Problem details » Pick out each line with the word "orange" from the material that follows.

+-------+

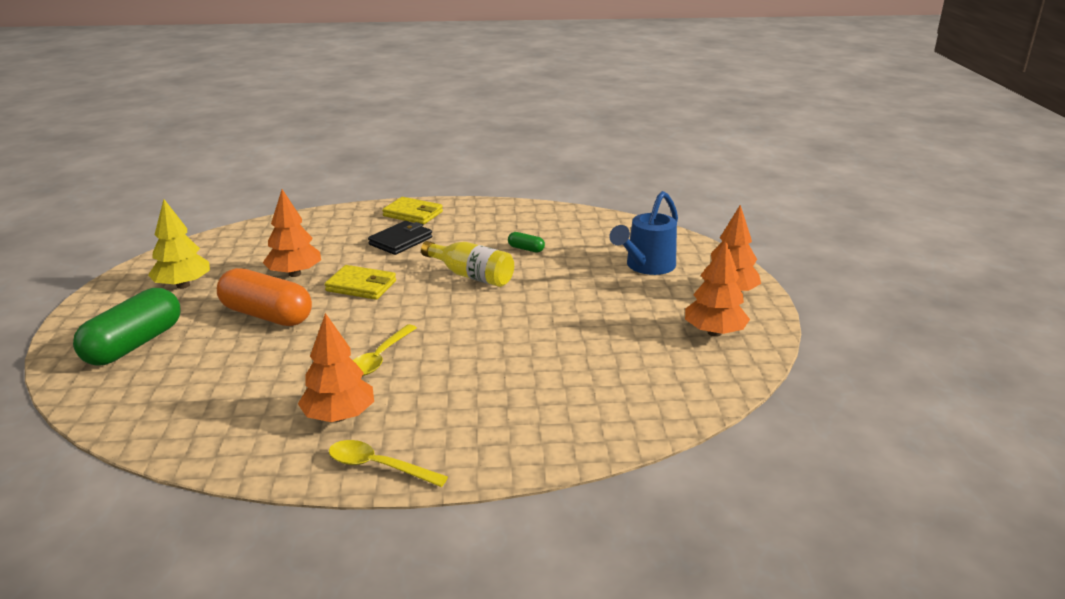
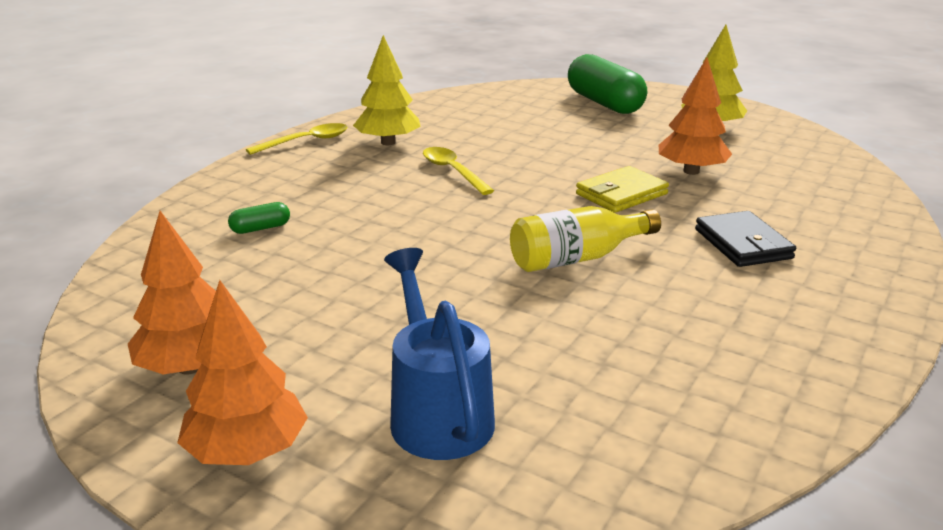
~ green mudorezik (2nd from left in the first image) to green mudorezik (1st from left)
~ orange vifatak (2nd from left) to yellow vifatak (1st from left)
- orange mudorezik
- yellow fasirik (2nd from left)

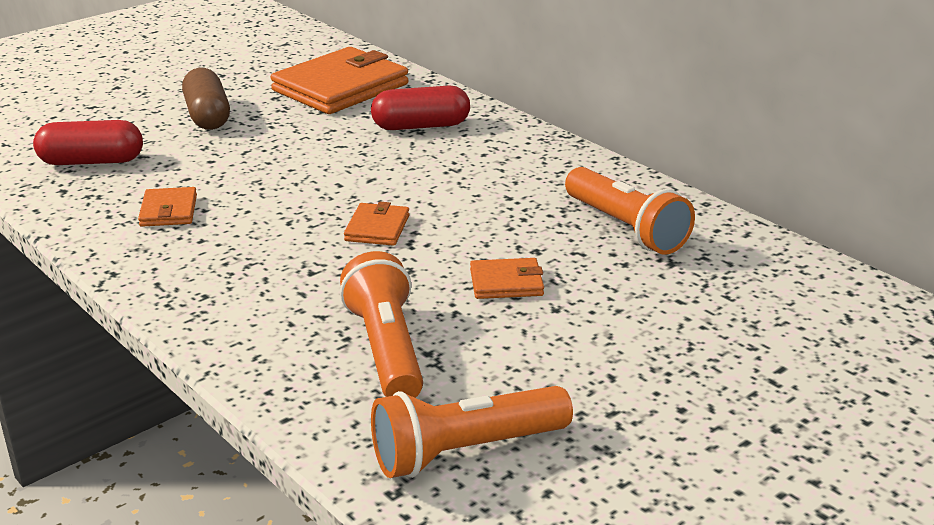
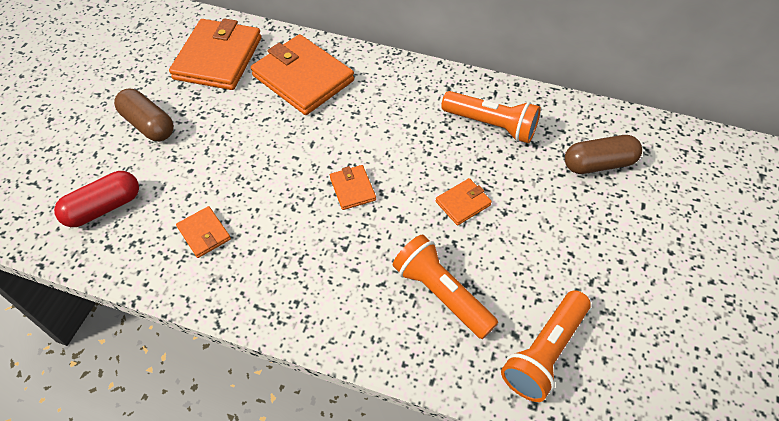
~ red mudorezik (2nd from left) to orange fasirik (3rd from left)
+ brown mudorezik (2nd from left)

+-------+

Result »
~ orange vifatak (2nd from left) to yellow vifatak (1st from left)
- orange mudorezik
~ red mudorezik (2nd from left) to orange fasirik (3rd from left)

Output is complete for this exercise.